_HOW TO COMPLETE THIS TASK_
Only one span of the listing below should come back. It runs from the line with "green trapezoid: (340, 126)" through the line with "yellow circle: (126, 419) -> (86, 468), moved", and each of its lines must be reproduced exactly.
==== EXERCISE DATA
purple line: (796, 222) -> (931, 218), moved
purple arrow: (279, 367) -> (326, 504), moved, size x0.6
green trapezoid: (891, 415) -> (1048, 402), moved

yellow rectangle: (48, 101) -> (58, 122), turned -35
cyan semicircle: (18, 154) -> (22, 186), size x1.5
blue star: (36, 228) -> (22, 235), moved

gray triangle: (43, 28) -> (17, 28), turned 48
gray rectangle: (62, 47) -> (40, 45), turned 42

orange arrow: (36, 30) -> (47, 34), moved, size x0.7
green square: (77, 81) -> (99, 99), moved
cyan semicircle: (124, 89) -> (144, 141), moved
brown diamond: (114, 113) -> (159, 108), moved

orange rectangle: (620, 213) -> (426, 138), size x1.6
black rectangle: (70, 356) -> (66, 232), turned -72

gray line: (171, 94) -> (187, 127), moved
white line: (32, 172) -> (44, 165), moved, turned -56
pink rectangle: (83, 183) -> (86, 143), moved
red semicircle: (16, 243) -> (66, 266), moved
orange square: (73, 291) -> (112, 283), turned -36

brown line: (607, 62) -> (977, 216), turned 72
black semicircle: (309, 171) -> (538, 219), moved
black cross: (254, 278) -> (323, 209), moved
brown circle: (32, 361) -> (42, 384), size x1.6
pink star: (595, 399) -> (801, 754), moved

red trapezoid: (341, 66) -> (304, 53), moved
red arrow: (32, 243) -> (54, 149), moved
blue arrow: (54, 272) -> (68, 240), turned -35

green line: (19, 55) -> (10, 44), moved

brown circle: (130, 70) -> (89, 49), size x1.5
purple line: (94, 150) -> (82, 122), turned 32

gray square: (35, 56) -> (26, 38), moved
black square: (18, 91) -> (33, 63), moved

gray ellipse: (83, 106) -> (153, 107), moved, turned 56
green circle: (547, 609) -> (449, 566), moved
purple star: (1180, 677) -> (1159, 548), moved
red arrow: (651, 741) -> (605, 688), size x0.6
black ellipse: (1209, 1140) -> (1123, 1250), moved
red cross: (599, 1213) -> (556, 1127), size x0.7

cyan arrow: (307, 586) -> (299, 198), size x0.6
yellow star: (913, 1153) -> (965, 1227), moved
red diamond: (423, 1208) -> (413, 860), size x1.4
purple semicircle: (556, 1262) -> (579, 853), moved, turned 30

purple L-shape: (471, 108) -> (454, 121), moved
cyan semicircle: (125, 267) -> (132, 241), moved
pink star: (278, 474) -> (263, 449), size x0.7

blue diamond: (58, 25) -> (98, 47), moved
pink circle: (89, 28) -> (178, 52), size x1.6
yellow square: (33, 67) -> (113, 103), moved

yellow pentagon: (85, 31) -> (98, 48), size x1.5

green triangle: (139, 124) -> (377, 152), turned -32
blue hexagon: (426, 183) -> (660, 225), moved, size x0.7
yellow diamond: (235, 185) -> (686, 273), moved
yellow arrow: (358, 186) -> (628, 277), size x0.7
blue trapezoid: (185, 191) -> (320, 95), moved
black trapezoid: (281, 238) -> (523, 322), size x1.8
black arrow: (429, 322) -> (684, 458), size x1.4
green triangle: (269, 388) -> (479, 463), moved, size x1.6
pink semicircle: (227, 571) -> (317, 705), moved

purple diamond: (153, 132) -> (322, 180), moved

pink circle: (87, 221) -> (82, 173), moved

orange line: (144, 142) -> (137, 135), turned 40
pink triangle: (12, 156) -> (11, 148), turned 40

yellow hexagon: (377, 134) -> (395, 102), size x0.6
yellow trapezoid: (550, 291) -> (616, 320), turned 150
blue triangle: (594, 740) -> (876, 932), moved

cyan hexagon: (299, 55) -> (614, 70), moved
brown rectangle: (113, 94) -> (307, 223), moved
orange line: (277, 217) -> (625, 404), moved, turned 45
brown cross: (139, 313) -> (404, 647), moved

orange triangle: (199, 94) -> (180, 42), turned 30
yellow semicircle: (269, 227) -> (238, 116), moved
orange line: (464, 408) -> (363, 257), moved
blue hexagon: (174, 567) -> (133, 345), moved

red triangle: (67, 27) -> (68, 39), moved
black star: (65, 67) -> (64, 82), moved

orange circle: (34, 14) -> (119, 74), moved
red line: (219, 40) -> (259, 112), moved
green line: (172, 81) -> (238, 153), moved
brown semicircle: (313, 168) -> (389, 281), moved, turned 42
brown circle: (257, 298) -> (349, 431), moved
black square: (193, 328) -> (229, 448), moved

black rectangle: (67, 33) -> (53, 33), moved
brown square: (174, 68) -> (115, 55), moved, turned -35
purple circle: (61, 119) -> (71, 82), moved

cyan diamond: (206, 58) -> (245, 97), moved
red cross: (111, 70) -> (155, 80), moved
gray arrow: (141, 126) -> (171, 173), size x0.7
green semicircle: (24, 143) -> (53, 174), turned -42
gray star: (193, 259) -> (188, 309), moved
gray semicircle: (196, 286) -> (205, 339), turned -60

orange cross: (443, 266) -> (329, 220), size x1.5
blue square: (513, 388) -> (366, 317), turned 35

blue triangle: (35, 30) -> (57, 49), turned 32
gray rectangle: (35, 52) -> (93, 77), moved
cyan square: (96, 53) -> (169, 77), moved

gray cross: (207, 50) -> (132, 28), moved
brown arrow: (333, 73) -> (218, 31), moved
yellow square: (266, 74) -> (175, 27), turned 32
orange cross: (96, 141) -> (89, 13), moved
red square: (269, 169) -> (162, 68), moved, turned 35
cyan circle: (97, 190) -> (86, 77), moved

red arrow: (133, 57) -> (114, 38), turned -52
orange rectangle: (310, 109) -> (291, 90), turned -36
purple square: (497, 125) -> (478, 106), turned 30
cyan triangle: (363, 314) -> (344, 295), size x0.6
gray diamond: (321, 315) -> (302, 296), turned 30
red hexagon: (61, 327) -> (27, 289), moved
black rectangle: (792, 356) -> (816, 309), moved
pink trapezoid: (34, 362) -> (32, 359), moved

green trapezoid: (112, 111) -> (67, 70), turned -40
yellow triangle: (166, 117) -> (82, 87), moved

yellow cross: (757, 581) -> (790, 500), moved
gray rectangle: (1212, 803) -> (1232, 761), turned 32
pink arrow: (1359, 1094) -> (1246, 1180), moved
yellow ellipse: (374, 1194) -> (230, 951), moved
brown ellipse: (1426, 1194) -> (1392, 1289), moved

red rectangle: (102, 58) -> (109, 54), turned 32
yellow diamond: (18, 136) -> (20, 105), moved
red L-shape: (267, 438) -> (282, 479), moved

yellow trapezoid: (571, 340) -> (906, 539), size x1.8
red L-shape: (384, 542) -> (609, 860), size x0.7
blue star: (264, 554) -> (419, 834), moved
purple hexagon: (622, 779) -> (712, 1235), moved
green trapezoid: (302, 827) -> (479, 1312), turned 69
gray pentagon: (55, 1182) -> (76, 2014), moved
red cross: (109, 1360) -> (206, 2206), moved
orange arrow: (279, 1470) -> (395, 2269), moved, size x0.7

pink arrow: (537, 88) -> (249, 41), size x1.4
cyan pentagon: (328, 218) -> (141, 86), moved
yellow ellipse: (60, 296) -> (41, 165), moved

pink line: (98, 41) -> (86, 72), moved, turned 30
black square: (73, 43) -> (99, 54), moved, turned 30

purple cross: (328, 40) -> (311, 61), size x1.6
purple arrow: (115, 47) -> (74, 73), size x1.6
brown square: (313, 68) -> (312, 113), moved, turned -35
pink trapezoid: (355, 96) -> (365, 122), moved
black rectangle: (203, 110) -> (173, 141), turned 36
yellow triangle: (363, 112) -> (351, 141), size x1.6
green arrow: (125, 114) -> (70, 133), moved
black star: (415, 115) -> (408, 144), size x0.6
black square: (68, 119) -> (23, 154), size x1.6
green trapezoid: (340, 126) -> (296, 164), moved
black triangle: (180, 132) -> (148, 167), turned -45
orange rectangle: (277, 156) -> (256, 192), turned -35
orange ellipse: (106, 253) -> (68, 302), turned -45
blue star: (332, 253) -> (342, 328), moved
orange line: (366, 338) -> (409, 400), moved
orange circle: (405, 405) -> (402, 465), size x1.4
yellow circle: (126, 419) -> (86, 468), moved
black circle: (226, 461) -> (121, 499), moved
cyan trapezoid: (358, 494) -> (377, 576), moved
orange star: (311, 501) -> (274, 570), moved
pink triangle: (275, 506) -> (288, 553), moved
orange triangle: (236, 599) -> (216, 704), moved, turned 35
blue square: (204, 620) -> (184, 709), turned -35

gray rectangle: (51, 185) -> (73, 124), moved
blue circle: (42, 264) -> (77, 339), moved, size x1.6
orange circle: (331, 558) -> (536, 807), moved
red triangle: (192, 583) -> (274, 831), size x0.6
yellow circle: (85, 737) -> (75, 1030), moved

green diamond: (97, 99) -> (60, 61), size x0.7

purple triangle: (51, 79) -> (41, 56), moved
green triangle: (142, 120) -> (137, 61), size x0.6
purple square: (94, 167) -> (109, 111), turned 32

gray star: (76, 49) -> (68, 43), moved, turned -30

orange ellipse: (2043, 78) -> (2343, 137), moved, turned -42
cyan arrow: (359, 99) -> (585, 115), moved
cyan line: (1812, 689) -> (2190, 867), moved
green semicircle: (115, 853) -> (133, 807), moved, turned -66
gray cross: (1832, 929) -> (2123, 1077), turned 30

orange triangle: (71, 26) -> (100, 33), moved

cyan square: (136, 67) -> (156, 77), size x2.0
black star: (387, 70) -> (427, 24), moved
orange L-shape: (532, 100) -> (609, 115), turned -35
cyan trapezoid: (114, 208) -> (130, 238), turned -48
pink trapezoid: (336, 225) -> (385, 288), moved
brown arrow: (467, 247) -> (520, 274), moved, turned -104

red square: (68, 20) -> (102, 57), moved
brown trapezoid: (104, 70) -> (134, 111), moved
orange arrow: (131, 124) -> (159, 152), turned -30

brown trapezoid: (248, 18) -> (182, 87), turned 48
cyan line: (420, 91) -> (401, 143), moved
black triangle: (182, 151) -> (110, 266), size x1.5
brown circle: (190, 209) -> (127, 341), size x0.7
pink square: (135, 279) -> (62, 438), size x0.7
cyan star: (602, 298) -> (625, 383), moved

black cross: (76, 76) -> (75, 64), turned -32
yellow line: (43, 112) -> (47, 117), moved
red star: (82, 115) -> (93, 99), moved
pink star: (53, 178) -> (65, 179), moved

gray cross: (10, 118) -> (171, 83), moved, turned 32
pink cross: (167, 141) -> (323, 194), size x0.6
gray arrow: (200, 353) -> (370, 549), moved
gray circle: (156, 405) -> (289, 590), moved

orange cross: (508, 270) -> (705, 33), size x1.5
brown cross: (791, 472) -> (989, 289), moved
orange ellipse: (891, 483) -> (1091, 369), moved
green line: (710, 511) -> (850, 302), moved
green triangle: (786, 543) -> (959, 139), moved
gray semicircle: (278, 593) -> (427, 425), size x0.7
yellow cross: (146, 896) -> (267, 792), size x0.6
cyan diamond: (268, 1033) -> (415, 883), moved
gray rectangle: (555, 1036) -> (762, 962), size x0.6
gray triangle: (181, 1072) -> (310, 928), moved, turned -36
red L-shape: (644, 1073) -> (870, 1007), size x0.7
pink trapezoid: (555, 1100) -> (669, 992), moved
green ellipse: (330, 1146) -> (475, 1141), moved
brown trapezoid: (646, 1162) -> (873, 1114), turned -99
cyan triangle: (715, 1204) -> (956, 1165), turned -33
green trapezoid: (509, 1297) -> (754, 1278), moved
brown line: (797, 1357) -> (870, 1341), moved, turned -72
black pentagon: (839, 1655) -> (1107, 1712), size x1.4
========
_PROBLEM SOLUTION_
green trapezoid: (340, 126) -> (296, 164), moved
black triangle: (180, 132) -> (148, 167), turned -45
orange rectangle: (277, 156) -> (256, 192), turned -35
orange ellipse: (106, 253) -> (68, 302), turned -45
blue star: (332, 253) -> (342, 328), moved
orange line: (366, 338) -> (409, 400), moved
orange circle: (405, 405) -> (402, 465), size x1.4
yellow circle: (126, 419) -> (86, 468), moved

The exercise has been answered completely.